[Data — start]
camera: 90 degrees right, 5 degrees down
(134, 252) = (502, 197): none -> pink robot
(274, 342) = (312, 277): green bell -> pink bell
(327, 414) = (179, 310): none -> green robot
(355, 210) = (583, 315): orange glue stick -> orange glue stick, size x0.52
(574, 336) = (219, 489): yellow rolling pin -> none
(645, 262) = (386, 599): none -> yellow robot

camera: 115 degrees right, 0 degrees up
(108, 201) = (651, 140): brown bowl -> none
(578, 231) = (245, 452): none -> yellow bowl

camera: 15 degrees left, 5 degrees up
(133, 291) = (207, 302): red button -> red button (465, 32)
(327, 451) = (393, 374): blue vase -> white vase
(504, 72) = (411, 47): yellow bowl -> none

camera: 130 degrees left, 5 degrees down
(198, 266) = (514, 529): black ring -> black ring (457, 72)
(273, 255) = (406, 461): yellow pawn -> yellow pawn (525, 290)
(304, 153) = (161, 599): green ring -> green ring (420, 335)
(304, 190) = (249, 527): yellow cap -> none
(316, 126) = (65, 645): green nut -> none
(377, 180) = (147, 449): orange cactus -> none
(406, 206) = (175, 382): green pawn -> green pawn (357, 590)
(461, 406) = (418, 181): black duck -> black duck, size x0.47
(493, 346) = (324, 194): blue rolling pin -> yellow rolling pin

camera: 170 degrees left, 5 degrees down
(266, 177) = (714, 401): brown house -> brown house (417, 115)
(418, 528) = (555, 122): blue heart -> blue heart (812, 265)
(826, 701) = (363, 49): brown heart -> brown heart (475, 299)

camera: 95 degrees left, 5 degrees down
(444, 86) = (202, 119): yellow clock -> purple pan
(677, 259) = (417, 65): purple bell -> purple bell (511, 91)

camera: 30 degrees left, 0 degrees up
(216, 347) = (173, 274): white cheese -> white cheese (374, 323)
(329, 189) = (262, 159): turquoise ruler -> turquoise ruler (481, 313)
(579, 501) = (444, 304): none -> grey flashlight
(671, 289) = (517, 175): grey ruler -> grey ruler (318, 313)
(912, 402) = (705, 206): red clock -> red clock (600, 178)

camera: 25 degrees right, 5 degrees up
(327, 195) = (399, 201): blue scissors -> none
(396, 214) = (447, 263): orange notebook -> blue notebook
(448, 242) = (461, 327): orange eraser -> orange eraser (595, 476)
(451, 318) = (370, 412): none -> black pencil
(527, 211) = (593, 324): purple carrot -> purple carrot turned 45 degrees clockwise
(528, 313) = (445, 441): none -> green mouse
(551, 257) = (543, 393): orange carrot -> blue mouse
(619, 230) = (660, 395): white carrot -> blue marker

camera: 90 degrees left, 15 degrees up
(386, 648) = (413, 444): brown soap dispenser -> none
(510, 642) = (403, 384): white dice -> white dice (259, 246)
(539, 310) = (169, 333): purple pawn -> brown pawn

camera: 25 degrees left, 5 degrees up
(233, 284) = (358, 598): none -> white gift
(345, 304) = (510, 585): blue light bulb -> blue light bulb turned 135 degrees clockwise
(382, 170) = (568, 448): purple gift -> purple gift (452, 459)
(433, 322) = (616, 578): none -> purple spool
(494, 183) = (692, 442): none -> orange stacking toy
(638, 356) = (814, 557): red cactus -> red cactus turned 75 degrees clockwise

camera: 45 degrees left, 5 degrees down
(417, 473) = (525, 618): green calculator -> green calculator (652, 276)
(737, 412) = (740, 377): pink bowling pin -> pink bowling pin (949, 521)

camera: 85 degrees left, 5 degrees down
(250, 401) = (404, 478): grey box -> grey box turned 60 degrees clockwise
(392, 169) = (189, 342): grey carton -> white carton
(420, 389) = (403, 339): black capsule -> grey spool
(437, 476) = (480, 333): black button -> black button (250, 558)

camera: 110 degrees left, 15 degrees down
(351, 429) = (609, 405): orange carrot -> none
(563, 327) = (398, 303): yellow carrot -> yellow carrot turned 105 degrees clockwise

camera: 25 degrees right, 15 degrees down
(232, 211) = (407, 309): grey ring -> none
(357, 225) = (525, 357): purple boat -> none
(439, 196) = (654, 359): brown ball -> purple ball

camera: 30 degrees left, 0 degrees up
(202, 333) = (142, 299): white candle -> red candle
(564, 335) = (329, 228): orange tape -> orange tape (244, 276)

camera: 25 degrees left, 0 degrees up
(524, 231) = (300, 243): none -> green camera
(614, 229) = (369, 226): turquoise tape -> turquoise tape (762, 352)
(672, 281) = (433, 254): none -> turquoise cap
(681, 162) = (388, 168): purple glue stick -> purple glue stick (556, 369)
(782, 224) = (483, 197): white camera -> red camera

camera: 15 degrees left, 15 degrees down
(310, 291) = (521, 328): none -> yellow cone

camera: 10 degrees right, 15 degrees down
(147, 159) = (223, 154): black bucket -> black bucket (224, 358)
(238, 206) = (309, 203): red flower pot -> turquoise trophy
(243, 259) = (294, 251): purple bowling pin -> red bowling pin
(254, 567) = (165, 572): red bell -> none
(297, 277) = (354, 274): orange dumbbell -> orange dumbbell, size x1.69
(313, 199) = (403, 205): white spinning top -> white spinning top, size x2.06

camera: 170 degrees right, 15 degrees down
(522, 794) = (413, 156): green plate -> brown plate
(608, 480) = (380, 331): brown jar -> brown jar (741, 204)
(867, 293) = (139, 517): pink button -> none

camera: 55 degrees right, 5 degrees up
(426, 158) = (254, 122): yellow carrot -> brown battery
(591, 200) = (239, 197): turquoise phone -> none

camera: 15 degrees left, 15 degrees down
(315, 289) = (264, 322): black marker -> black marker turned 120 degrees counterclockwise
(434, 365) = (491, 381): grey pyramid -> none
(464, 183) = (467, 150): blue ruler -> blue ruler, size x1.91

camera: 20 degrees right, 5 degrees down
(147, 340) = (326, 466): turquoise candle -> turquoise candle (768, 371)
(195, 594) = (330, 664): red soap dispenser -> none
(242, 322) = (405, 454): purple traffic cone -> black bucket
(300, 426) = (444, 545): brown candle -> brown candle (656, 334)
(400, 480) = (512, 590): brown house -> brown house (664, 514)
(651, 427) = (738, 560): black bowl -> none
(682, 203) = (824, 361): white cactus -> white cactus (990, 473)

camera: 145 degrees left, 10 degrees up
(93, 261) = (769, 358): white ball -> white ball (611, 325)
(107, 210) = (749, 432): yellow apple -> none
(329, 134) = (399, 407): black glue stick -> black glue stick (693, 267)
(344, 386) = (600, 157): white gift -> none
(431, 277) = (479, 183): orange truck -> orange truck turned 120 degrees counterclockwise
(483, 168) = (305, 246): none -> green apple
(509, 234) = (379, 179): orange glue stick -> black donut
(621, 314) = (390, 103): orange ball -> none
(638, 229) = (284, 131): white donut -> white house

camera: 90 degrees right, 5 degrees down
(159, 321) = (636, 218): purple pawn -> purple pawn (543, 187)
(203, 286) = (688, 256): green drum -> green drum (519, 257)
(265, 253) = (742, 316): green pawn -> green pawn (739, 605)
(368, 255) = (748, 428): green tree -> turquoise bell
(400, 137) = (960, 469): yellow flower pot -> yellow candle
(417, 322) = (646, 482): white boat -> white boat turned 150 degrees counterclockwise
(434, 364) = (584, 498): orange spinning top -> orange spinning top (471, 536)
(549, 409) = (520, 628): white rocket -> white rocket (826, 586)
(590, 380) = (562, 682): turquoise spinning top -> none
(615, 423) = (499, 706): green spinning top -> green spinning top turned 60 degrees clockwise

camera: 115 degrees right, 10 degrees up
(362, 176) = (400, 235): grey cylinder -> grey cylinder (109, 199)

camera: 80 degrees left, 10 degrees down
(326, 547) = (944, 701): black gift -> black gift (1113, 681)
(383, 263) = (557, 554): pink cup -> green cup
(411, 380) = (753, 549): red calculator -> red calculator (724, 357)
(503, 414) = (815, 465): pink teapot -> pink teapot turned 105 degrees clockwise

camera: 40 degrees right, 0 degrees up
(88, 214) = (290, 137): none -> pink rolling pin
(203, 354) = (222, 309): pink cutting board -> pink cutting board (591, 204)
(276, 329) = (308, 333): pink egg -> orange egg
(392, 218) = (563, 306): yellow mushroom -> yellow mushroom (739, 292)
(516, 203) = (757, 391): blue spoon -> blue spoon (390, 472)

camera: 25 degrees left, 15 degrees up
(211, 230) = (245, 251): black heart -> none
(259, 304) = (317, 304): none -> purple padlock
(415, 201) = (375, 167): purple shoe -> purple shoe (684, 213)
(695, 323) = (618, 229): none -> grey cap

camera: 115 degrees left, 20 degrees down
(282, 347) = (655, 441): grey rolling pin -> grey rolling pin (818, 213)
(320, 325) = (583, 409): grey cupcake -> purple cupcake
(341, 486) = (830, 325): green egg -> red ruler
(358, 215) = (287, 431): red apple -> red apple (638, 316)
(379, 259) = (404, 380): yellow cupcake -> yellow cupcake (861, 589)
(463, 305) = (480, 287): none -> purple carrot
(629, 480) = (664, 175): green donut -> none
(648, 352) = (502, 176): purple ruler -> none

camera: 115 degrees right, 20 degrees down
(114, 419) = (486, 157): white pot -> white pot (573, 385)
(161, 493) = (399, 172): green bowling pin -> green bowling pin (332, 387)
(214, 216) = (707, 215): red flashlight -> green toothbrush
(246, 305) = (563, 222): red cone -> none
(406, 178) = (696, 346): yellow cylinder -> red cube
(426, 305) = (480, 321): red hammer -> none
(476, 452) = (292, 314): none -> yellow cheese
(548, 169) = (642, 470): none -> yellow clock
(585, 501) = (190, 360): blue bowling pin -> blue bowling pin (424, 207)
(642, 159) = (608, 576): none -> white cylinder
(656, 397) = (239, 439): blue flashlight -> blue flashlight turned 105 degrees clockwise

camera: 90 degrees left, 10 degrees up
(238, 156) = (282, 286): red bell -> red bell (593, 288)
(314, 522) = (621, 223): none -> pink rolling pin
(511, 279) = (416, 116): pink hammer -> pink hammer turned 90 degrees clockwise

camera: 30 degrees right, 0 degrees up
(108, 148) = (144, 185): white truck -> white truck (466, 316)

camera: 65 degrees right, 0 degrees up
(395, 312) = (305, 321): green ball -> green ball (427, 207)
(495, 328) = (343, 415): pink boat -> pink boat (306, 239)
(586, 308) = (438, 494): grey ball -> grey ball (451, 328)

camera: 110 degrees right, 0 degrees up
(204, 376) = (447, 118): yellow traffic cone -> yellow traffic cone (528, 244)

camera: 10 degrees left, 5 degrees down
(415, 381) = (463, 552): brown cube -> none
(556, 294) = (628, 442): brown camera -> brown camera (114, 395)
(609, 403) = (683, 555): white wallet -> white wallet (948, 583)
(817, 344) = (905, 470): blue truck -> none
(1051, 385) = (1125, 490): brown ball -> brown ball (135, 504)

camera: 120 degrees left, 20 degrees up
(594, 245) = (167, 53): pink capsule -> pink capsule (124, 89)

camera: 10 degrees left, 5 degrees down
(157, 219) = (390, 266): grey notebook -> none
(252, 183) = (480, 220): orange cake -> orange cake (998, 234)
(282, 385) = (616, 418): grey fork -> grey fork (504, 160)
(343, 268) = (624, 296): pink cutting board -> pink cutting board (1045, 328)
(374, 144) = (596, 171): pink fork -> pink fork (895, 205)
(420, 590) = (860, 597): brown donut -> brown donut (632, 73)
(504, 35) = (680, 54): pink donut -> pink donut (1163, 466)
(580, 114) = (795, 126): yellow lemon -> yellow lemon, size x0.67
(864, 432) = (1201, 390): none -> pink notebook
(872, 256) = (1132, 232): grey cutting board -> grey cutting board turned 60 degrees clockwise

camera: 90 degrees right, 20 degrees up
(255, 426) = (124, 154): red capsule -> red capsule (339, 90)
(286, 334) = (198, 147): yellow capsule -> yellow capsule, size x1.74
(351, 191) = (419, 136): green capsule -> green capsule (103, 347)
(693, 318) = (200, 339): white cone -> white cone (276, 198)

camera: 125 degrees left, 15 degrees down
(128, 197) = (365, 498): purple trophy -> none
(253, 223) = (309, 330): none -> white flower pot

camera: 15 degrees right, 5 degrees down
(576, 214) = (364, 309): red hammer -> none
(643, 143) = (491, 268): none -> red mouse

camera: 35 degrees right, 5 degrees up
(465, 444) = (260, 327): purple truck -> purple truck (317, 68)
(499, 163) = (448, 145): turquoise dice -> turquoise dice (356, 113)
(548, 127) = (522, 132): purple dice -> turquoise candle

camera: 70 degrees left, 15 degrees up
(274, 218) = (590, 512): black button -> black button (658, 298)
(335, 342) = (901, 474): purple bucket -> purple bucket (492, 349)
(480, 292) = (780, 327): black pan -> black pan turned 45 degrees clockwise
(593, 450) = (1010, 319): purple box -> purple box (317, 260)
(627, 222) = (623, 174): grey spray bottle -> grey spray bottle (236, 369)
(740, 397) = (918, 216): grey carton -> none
[Data — finish]
* _What is required_
Set down only the lines above that fall between the line holding "(499, 163) = (448, 145): turquoise" and the line holding "(480, 292) = (780, 327): black", inclusive, keeping each exact.

* _Answer to this problem_
(499, 163) = (448, 145): turquoise dice -> turquoise dice (356, 113)
(548, 127) = (522, 132): purple dice -> turquoise candle

camera: 70 degrees left, 15 degrees up
(274, 218) = (590, 512): black button -> black button (658, 298)
(335, 342) = (901, 474): purple bucket -> purple bucket (492, 349)
(480, 292) = (780, 327): black pan -> black pan turned 45 degrees clockwise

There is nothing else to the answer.